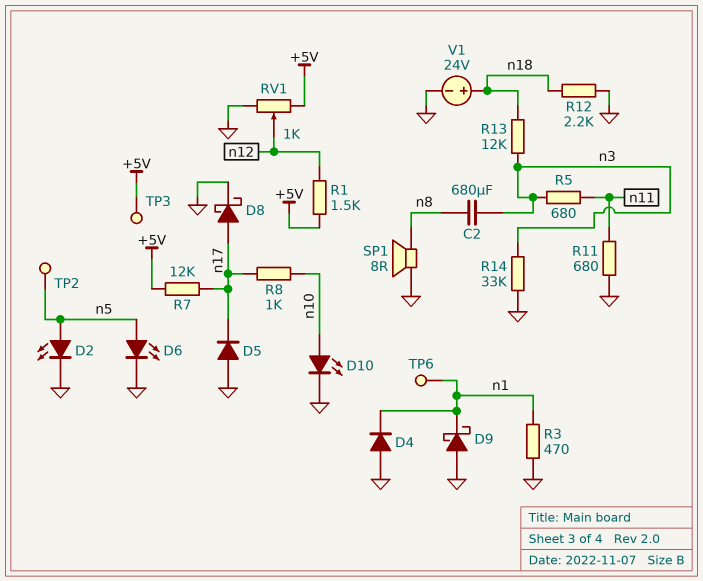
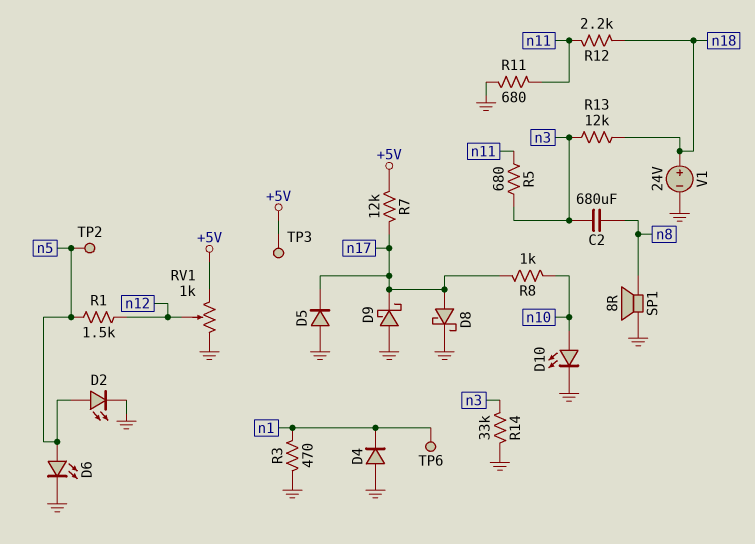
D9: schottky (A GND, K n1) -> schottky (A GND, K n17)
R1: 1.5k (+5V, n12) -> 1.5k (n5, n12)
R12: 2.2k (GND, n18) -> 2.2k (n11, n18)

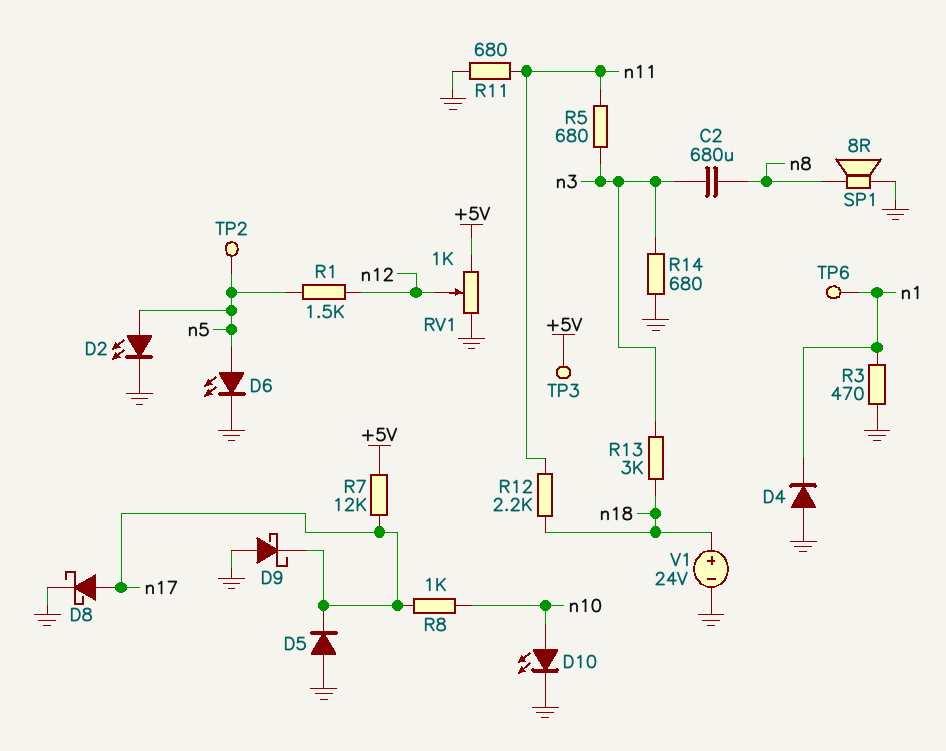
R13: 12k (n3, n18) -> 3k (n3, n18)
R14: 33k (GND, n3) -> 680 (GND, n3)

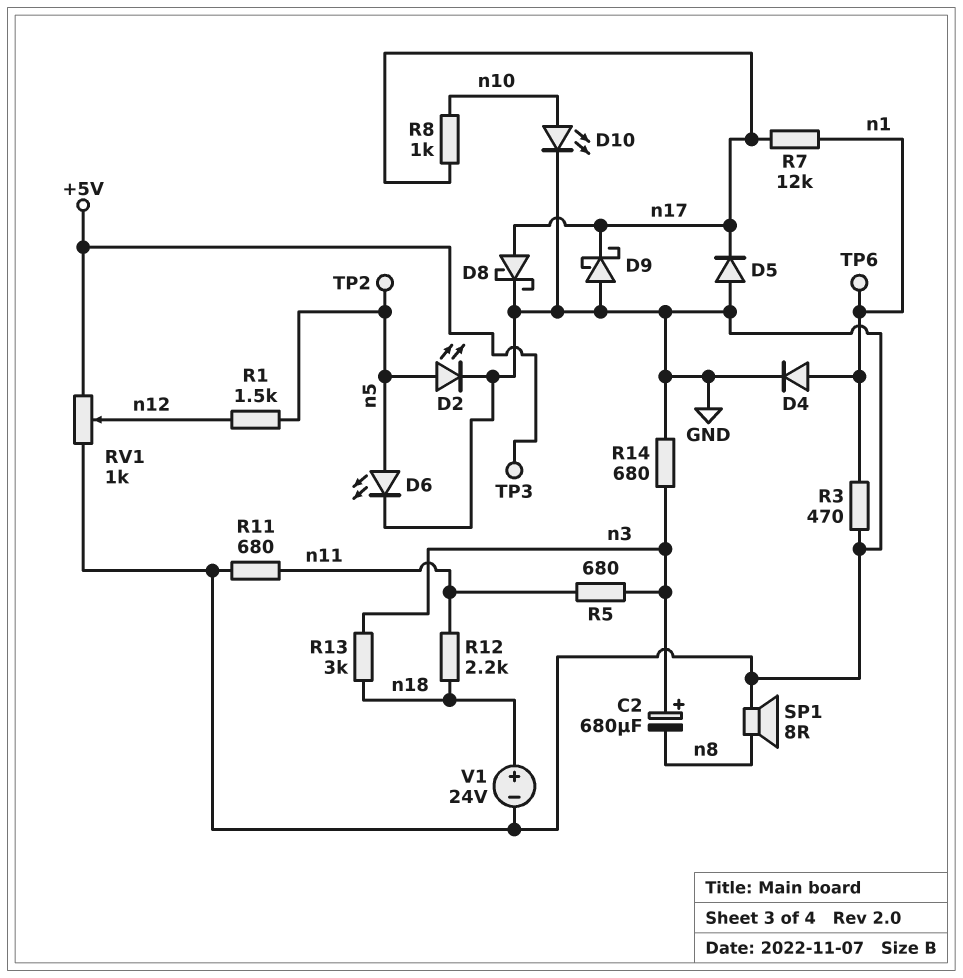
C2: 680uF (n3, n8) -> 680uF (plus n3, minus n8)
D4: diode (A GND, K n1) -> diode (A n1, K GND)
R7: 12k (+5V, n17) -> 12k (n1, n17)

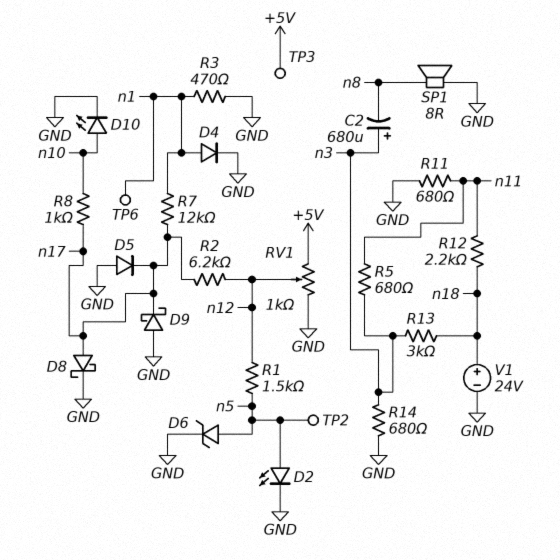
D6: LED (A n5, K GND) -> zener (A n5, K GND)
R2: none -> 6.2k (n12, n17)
---
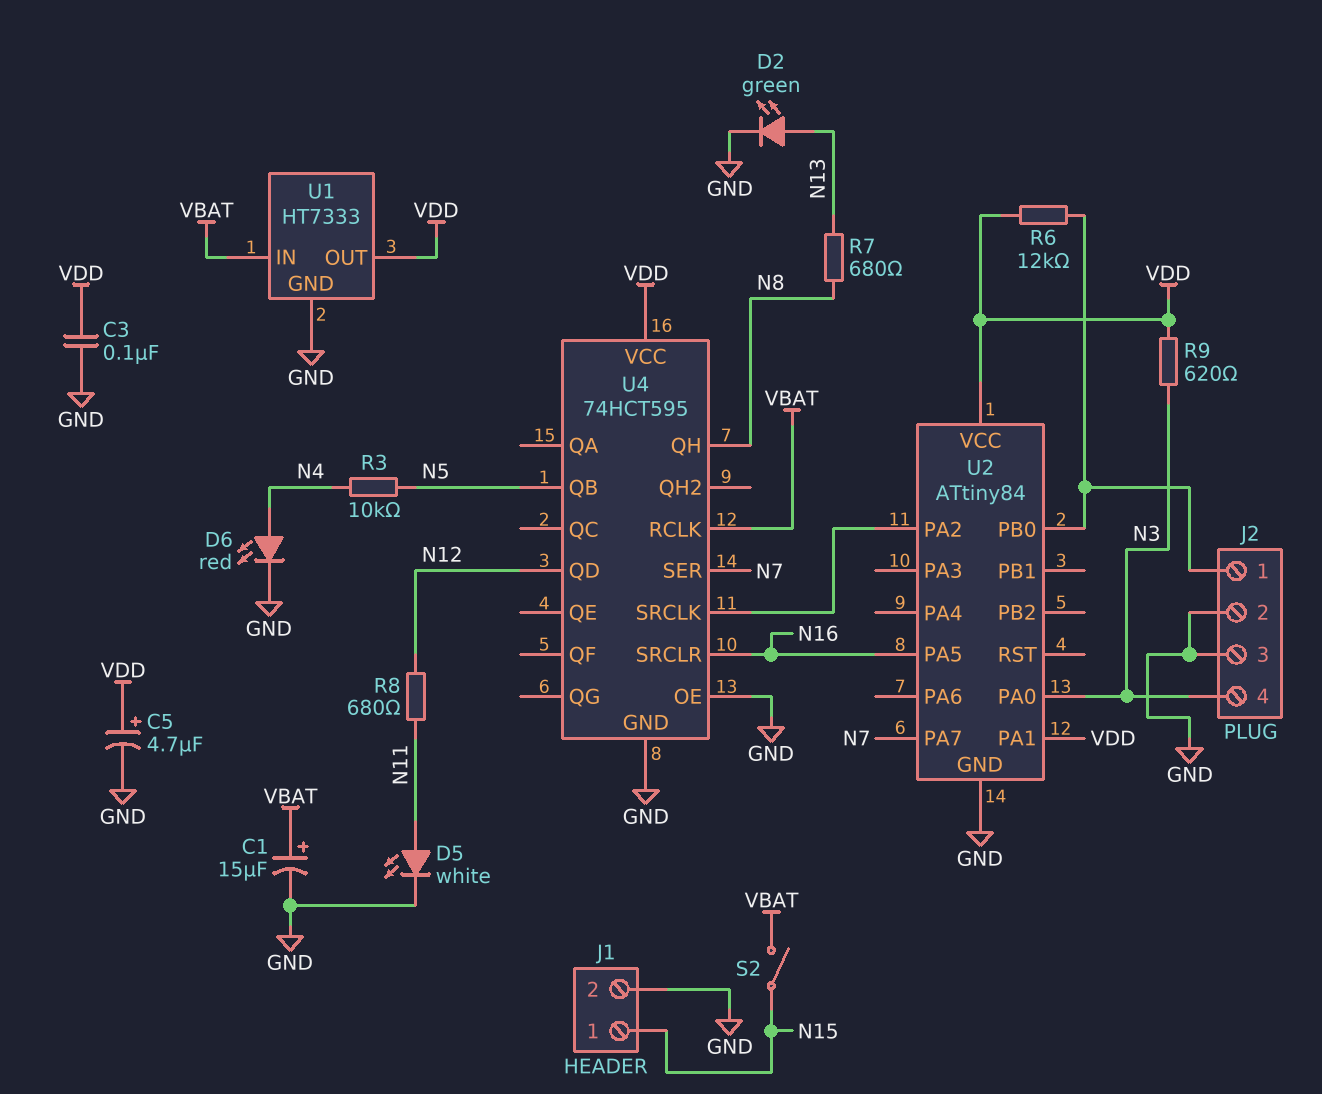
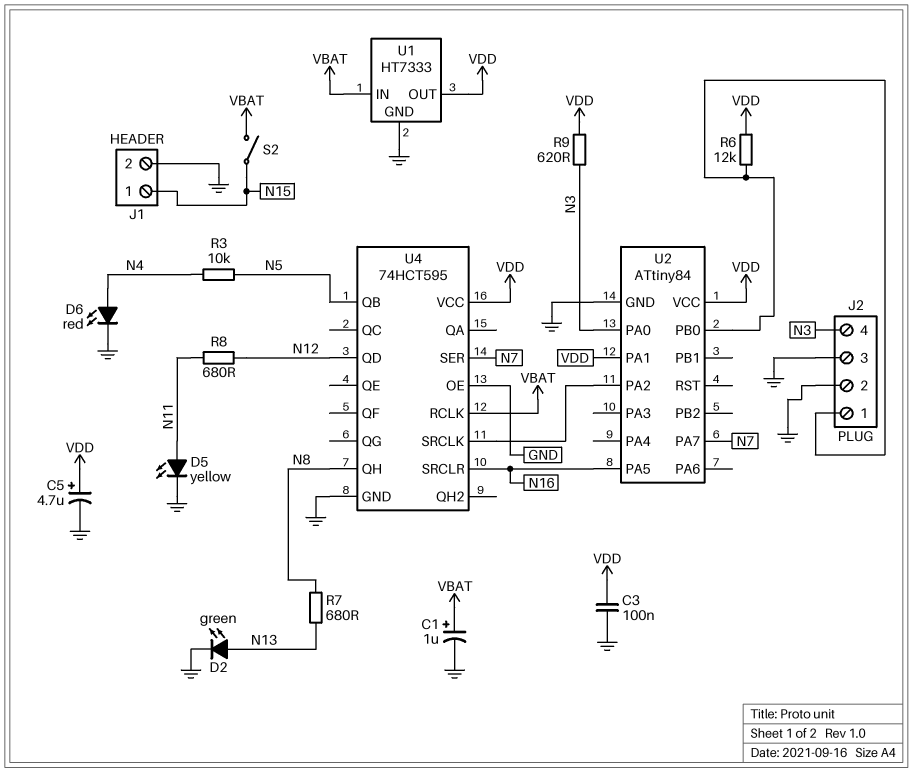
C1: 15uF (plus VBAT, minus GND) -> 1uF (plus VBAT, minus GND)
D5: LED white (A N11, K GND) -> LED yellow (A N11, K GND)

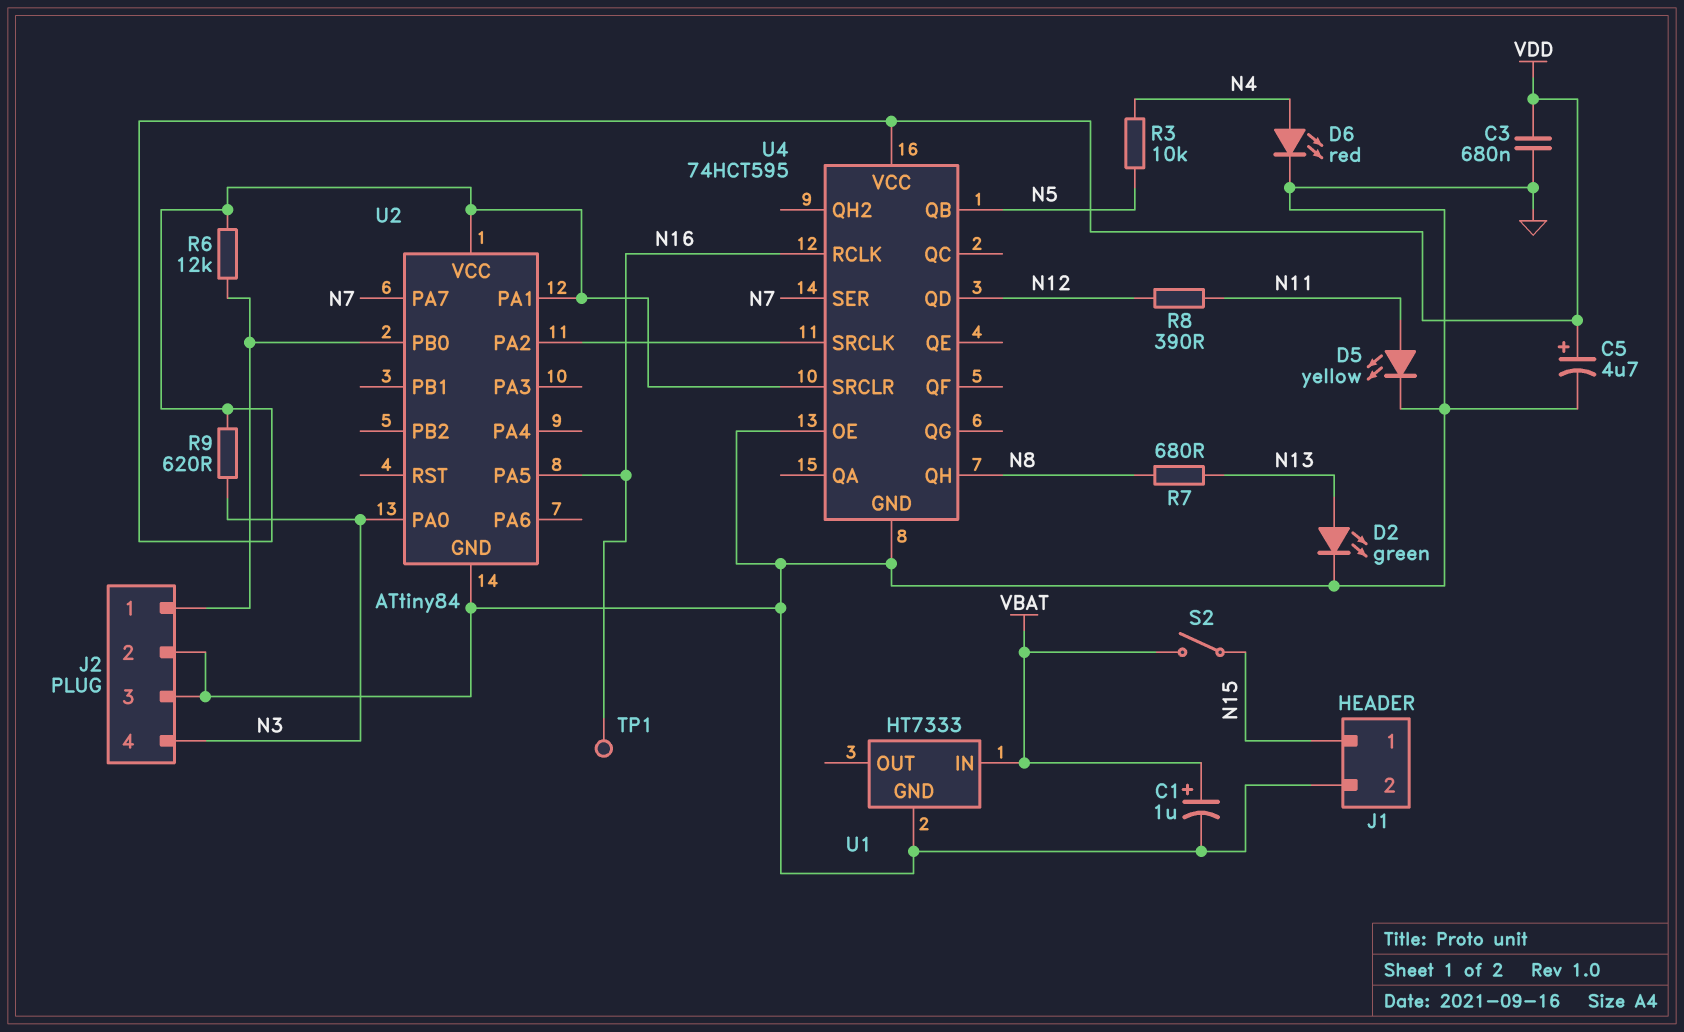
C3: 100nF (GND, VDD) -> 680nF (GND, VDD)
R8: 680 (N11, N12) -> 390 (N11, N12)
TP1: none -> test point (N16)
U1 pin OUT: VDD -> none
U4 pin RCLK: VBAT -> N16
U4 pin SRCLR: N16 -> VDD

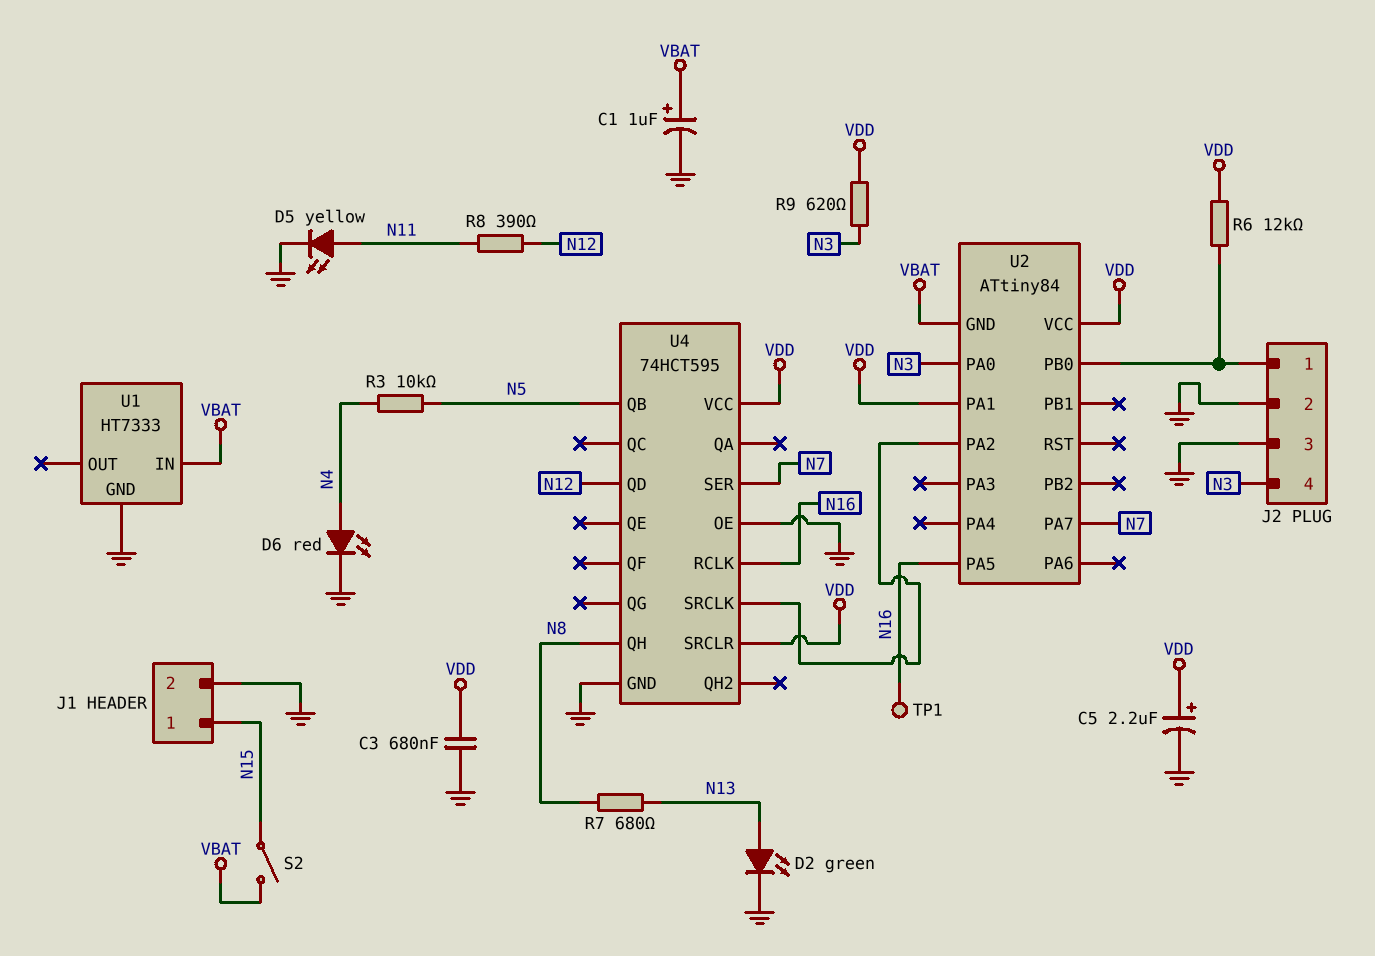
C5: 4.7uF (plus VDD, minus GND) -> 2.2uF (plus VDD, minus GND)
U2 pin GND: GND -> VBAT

■ Task brief
In the entries above, some lines hold the string "none". Copy each of them.

■ Written answer
R2: none -> 6.2k (n12, n17)
TP1: none -> test point (N16)
U1 pin OUT: VDD -> none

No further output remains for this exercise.